What is being asked:
Repeat only the lines below from the one containing "camera: 145 degrees left, 5 degrees up" through the one containing "brown cap [474,165,552,227]", inclusive, exactly as written.

Stored items from a collection
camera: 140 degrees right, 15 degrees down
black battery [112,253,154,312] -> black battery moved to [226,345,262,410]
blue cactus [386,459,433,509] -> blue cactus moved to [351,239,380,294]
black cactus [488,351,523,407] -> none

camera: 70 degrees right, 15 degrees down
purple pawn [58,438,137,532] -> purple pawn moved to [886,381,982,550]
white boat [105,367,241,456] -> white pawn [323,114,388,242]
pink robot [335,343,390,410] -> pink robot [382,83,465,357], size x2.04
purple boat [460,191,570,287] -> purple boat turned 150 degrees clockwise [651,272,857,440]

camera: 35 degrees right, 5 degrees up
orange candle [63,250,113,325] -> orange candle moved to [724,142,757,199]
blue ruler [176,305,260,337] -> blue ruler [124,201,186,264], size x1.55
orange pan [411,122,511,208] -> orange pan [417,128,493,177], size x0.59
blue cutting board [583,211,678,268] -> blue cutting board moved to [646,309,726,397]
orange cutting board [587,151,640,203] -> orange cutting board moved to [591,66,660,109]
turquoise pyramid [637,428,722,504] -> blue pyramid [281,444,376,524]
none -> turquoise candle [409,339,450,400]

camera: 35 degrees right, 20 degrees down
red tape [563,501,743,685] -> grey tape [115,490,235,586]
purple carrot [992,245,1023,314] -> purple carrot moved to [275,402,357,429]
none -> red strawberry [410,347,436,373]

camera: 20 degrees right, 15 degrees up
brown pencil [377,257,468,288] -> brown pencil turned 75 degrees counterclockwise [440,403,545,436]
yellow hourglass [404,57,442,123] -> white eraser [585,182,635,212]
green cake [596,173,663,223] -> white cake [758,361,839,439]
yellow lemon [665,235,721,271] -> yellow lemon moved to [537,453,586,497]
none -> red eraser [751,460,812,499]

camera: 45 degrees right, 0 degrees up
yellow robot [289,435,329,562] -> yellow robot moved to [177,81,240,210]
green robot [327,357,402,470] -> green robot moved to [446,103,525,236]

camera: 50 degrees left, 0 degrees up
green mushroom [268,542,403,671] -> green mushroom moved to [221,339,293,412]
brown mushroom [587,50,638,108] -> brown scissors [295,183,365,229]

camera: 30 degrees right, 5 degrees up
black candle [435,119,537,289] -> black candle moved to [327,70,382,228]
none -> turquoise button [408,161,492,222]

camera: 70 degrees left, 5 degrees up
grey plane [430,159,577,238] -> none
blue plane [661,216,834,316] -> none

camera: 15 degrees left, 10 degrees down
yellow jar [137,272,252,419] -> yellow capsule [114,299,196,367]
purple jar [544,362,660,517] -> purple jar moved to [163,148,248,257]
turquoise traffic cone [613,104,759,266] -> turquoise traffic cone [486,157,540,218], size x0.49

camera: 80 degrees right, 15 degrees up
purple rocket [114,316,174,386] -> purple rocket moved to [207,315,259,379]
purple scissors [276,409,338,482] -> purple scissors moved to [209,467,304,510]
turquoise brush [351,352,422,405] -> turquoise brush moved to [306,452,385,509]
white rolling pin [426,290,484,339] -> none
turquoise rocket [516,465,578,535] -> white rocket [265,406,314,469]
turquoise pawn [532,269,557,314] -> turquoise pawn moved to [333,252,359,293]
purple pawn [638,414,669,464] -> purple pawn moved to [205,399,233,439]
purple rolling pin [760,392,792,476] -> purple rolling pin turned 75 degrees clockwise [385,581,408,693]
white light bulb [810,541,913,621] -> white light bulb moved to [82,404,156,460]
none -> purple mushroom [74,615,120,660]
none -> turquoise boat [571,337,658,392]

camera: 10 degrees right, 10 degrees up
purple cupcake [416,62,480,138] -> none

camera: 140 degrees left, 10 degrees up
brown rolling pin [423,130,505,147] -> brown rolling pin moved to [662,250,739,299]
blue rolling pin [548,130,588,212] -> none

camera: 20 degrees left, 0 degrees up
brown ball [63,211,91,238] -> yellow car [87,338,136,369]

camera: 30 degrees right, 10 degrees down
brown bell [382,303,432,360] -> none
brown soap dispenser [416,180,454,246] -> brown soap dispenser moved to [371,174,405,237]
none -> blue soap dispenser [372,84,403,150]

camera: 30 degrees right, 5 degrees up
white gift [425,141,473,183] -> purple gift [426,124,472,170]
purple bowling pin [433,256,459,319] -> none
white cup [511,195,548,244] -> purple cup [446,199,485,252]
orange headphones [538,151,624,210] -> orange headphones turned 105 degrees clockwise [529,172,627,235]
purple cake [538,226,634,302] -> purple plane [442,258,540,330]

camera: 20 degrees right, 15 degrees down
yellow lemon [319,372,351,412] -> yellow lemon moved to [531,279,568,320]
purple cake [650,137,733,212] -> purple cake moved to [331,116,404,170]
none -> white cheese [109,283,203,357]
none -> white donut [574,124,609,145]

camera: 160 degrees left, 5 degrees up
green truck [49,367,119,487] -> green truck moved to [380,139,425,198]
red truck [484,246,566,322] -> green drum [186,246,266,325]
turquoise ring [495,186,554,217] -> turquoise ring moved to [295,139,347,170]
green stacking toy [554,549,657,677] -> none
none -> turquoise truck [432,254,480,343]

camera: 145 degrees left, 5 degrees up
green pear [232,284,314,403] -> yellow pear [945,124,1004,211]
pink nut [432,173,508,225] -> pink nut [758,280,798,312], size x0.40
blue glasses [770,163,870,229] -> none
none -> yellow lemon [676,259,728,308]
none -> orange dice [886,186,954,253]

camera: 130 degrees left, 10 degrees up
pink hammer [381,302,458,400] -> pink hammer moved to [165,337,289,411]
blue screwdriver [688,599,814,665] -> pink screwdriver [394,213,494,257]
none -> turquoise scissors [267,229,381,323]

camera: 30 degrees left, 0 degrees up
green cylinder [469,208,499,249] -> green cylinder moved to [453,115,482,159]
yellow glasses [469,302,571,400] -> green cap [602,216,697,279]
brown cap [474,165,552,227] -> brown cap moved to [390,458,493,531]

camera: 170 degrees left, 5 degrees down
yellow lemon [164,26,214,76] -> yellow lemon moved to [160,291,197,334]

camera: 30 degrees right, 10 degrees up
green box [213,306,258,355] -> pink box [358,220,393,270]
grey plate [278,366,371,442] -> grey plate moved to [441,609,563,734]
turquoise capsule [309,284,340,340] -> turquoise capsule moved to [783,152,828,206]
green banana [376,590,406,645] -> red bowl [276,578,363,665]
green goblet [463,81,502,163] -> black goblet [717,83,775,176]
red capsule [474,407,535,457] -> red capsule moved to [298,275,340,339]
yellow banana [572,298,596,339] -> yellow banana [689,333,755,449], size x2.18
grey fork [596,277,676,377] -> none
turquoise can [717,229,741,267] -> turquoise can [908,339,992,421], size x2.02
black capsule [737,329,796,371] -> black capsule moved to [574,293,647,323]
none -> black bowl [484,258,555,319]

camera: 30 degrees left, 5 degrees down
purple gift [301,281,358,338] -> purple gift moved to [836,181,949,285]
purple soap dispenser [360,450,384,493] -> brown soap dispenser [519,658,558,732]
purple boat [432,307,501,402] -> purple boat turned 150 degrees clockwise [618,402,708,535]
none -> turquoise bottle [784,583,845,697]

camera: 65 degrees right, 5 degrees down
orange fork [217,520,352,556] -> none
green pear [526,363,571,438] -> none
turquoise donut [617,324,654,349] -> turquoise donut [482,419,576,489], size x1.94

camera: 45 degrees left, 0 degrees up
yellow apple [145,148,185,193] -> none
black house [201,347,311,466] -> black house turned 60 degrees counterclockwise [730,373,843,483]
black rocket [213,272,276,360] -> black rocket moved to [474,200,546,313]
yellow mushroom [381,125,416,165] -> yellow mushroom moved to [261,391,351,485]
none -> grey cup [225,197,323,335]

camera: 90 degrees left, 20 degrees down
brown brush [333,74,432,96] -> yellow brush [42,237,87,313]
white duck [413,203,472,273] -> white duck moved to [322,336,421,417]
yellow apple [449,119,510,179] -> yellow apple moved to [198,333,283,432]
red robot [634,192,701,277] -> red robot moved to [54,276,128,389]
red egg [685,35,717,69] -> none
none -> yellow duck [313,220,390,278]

Your response:
camera: 145 degrees left, 5 degrees up
green pear [232,284,314,403] -> yellow pear [945,124,1004,211]
pink nut [432,173,508,225] -> pink nut [758,280,798,312], size x0.40
blue glasses [770,163,870,229] -> none
none -> yellow lemon [676,259,728,308]
none -> orange dice [886,186,954,253]

camera: 130 degrees left, 10 degrees up
pink hammer [381,302,458,400] -> pink hammer moved to [165,337,289,411]
blue screwdriver [688,599,814,665] -> pink screwdriver [394,213,494,257]
none -> turquoise scissors [267,229,381,323]

camera: 30 degrees left, 0 degrees up
green cylinder [469,208,499,249] -> green cylinder moved to [453,115,482,159]
yellow glasses [469,302,571,400] -> green cap [602,216,697,279]
brown cap [474,165,552,227] -> brown cap moved to [390,458,493,531]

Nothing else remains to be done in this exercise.